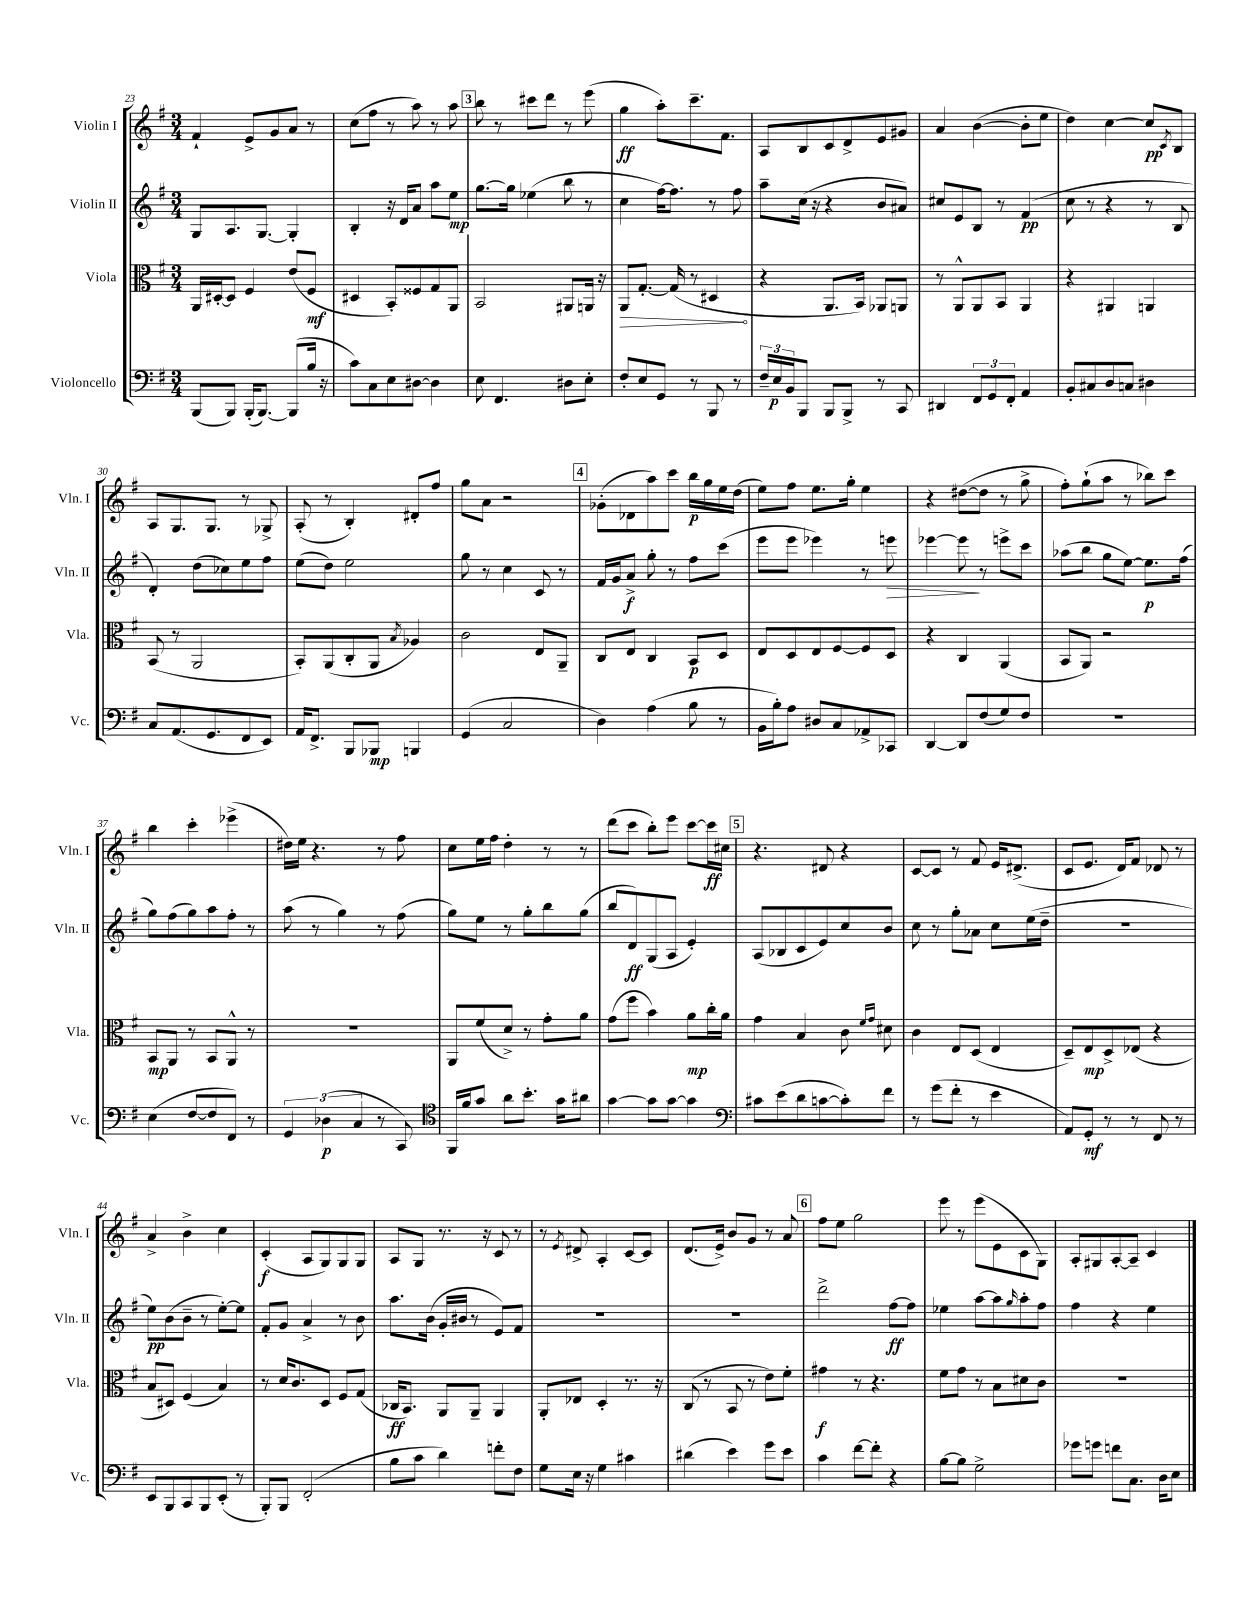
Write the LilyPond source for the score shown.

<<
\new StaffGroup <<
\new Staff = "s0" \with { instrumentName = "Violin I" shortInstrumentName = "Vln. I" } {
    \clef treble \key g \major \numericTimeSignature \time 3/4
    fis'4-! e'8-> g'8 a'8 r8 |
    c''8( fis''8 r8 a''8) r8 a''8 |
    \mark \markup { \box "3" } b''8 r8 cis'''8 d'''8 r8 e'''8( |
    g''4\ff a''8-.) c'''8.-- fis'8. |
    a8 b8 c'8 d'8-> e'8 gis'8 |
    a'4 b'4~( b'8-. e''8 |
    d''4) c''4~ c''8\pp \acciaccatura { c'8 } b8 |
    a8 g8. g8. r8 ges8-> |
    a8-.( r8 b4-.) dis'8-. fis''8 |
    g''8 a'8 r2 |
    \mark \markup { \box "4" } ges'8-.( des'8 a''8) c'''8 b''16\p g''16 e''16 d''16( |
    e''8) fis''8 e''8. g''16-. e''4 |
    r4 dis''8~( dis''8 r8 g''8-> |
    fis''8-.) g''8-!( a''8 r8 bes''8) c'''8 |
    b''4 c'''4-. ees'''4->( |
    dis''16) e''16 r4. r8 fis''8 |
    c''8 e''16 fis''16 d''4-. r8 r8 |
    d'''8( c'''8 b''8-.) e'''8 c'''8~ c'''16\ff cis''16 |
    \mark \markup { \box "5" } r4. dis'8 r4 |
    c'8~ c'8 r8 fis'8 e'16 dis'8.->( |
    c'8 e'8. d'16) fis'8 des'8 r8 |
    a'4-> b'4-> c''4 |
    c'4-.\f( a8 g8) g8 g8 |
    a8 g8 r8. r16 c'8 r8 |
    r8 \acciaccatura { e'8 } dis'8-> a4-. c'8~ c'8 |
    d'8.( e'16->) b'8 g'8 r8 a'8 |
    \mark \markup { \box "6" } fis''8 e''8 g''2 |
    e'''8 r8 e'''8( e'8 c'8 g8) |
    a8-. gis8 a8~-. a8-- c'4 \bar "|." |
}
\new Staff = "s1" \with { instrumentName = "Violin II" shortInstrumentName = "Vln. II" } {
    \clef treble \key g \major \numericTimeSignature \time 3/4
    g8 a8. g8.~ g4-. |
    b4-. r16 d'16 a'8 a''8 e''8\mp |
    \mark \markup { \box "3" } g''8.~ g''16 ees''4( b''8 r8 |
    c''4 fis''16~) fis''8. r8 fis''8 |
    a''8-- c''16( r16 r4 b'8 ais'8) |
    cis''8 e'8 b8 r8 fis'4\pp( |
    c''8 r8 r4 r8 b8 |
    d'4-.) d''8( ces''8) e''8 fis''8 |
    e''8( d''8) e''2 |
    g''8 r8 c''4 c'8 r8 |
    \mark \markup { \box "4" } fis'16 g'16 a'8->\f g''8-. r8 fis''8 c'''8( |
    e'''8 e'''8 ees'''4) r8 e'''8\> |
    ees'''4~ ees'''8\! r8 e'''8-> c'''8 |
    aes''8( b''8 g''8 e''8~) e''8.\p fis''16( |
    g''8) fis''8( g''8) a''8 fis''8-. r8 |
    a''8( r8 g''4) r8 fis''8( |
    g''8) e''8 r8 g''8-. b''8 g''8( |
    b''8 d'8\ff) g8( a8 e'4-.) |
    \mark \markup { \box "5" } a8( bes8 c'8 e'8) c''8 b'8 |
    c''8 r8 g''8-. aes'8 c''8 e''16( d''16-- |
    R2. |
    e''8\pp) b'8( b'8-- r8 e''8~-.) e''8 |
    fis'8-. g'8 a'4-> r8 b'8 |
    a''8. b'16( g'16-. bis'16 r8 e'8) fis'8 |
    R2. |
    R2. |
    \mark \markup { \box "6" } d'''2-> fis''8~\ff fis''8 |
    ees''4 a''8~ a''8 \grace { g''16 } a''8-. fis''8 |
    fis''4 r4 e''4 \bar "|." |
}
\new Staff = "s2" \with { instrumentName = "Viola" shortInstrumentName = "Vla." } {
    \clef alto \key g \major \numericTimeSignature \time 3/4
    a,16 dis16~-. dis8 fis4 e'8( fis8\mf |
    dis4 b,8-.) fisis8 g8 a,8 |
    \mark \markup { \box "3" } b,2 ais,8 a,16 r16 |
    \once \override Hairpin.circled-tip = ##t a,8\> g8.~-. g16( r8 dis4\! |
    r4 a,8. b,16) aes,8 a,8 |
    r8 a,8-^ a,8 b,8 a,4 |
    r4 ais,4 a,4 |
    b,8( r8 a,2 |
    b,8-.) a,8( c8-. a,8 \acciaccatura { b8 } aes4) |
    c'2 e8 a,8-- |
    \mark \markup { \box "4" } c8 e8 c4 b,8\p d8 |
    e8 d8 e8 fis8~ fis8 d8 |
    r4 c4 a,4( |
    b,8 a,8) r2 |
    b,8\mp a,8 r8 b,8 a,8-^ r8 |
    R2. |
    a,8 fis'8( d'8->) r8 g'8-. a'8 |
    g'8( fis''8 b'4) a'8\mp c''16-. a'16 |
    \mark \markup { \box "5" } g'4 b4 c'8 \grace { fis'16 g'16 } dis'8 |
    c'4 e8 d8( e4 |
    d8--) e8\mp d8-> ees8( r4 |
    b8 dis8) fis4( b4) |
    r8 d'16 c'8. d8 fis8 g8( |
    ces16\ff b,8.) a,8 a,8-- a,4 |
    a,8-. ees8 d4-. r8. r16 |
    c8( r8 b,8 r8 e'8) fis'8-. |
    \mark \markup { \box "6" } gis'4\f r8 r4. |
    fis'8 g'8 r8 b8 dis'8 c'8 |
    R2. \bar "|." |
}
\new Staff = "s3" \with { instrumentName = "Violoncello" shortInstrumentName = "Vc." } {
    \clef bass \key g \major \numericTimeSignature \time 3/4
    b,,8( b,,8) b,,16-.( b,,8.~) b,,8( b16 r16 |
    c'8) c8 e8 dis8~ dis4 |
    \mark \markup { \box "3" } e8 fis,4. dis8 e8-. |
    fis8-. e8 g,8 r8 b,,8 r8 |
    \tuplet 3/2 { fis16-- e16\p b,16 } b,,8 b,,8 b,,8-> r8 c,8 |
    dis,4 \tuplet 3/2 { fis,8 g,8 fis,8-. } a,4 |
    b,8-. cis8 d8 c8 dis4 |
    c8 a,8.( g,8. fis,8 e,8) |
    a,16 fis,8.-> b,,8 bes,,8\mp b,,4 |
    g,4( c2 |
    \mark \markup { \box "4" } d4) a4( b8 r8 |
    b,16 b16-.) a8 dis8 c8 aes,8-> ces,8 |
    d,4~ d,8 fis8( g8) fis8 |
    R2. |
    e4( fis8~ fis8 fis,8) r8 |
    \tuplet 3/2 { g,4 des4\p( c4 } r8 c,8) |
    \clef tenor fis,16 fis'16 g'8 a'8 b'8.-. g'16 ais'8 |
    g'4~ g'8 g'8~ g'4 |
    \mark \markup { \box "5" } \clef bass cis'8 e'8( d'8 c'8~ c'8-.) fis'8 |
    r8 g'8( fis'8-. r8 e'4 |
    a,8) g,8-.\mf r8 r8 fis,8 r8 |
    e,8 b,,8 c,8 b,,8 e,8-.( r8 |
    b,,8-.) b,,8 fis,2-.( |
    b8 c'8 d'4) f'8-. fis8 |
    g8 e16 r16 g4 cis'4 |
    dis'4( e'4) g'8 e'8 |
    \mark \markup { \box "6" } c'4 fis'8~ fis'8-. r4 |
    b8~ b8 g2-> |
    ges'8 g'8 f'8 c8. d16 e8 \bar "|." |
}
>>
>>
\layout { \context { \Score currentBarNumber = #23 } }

------------------------------------

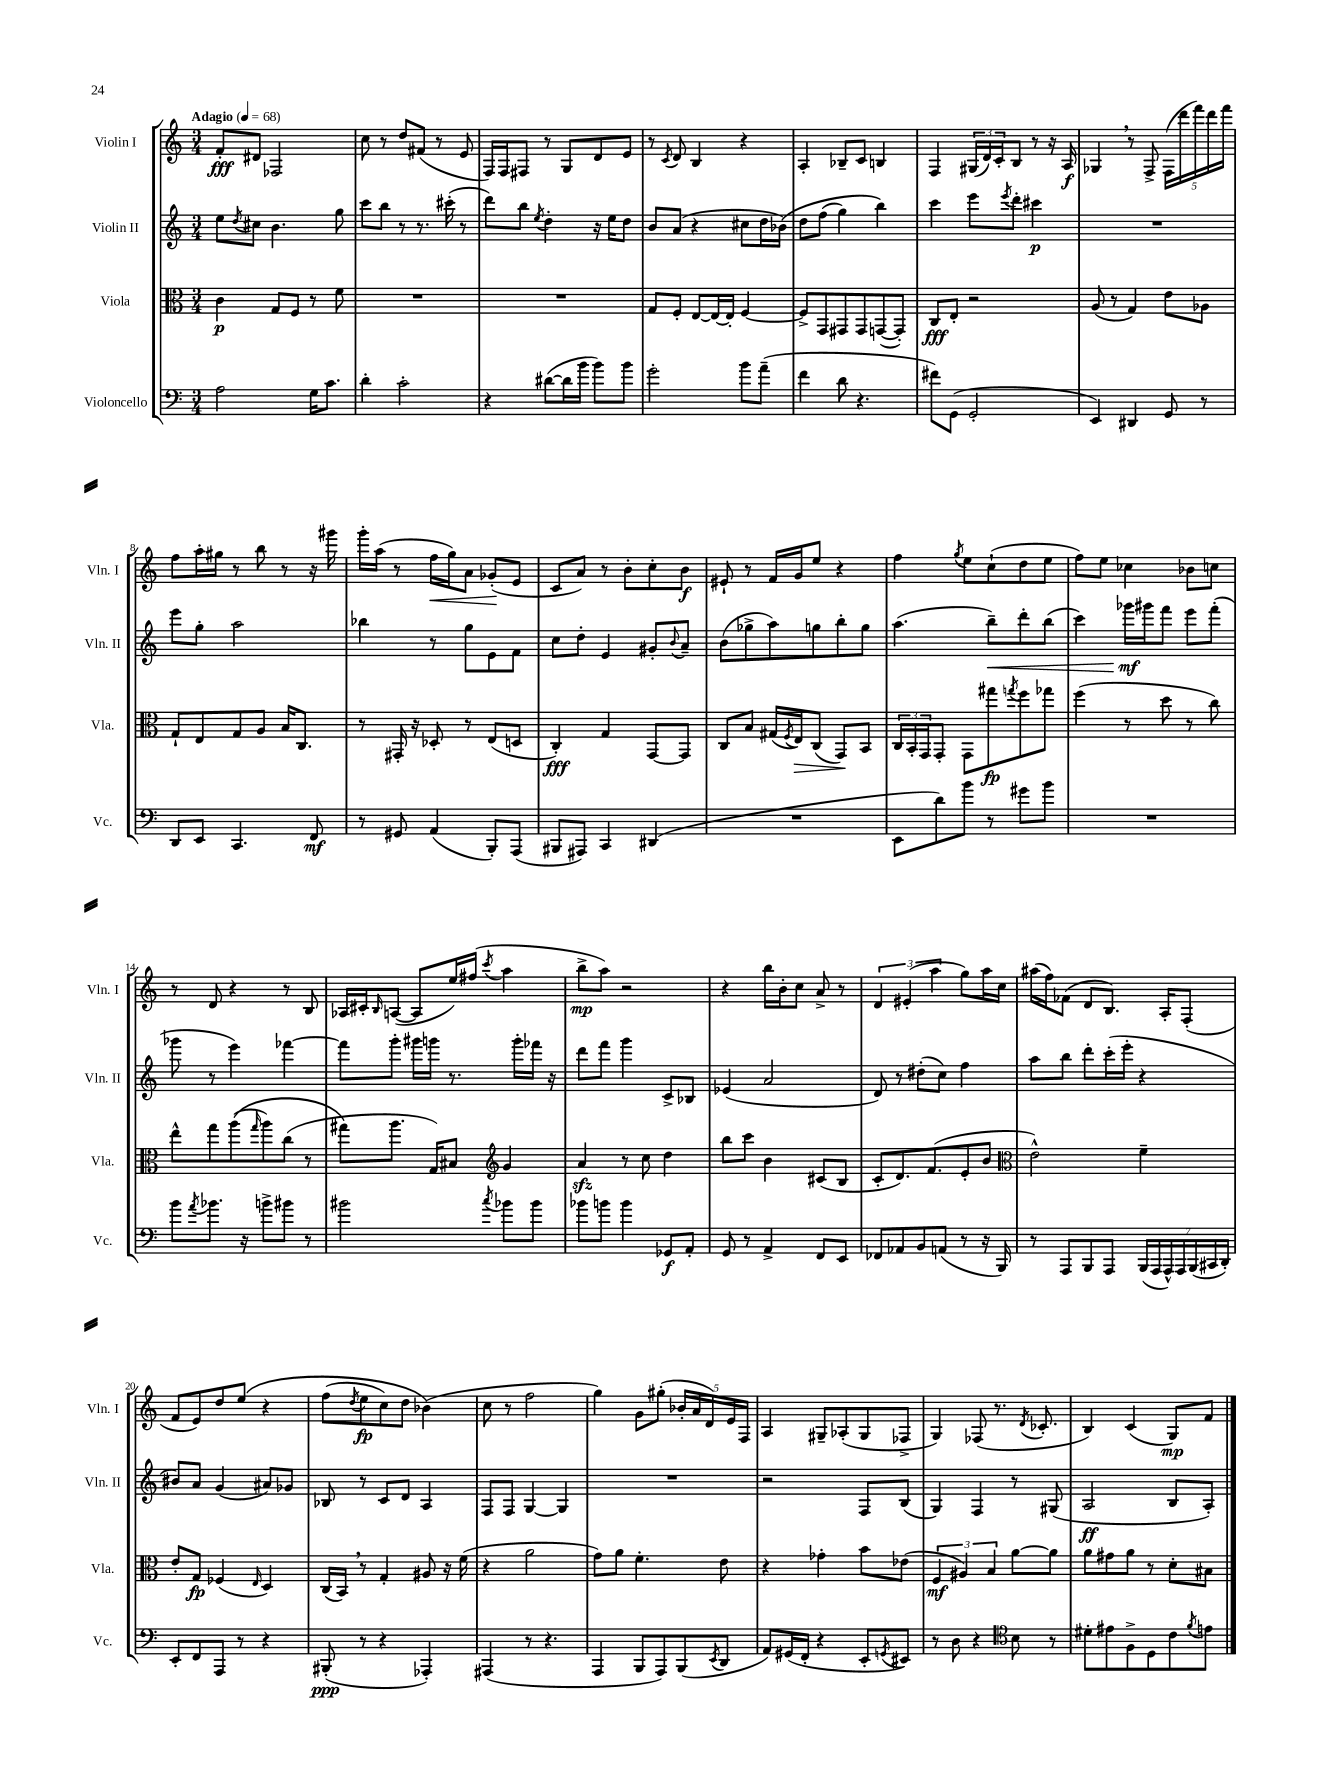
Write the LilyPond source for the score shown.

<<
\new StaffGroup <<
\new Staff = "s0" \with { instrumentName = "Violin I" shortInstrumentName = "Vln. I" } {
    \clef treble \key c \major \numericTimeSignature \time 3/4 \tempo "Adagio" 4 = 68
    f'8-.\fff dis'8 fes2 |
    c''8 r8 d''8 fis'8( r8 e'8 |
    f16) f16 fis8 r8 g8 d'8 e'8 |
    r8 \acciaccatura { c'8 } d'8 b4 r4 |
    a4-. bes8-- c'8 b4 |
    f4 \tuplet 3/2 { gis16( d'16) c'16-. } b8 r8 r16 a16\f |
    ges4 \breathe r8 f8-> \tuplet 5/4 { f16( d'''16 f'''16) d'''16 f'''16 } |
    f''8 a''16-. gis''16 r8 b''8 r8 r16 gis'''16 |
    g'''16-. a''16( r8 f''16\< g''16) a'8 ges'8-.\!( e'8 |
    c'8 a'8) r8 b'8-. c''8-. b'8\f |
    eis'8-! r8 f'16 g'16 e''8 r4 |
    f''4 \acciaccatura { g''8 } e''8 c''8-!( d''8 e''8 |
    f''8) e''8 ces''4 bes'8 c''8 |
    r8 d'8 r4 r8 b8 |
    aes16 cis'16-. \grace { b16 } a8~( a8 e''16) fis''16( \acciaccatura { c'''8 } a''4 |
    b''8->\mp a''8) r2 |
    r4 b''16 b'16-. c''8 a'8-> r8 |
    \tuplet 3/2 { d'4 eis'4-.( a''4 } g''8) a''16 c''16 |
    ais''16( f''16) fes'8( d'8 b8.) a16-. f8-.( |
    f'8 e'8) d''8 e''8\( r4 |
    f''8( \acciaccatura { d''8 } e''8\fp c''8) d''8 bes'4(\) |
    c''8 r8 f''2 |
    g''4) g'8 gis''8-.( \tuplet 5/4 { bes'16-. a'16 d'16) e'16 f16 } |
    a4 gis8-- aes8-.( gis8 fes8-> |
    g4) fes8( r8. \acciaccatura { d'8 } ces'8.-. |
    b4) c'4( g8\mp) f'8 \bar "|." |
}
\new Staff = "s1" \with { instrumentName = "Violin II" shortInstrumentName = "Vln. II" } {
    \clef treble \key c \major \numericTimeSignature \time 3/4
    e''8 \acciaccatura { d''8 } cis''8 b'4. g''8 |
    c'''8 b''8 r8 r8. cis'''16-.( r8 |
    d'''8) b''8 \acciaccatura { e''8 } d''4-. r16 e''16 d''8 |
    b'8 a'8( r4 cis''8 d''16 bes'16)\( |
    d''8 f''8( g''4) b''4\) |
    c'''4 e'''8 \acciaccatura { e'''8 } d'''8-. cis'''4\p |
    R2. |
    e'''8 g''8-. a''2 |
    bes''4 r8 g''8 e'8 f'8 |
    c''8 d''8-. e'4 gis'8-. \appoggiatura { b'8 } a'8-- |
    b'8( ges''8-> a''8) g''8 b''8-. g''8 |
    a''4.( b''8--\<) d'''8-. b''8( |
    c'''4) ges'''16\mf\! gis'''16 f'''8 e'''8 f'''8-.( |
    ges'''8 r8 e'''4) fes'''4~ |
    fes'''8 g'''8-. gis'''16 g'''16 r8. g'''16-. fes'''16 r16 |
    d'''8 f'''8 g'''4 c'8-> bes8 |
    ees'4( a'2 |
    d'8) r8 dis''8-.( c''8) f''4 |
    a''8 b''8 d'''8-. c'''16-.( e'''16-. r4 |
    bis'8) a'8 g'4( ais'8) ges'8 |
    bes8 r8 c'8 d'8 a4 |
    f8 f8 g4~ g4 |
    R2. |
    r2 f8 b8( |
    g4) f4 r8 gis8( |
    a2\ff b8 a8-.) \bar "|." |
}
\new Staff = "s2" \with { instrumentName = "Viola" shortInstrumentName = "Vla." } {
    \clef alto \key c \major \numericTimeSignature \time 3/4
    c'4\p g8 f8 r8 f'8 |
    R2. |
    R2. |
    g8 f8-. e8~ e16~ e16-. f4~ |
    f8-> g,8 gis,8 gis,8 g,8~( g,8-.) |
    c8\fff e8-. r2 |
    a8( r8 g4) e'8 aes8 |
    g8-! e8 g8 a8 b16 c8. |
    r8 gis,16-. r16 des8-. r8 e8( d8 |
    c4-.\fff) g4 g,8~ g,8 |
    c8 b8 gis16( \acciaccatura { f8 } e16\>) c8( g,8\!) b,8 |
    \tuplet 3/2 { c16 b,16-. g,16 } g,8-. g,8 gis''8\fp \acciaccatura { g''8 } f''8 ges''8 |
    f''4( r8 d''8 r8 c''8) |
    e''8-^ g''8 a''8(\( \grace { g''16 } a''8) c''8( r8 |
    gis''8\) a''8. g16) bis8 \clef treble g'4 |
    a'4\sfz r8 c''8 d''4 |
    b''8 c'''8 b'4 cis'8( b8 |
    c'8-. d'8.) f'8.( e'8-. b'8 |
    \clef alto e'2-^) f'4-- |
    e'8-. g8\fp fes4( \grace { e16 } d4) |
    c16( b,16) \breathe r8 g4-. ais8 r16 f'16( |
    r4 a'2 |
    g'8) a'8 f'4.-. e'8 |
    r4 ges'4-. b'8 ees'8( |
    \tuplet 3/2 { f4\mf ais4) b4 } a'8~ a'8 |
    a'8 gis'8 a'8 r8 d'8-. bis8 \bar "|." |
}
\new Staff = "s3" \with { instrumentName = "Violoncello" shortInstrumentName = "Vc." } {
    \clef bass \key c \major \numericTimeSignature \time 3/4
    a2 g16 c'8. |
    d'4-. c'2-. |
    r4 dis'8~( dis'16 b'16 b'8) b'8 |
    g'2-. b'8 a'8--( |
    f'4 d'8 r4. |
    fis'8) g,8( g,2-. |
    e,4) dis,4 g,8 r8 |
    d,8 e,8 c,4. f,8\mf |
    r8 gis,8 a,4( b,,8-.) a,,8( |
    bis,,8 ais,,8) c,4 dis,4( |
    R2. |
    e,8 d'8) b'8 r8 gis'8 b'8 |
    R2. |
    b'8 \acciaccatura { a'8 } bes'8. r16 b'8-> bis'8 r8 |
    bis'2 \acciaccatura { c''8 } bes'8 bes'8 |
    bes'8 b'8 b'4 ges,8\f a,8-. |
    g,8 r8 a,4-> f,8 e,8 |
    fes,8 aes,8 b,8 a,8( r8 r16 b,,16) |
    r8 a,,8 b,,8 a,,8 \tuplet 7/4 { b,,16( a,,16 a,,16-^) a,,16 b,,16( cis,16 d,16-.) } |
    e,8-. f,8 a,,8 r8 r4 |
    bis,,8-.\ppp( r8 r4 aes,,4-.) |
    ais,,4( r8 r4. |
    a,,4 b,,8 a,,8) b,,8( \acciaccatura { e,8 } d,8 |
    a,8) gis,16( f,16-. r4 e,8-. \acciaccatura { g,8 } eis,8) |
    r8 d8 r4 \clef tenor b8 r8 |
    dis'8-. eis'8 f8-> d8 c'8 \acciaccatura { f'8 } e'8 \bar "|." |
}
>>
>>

------------------------------------

Give only the number of lines in the records that contain the string "bass".

Completed task
3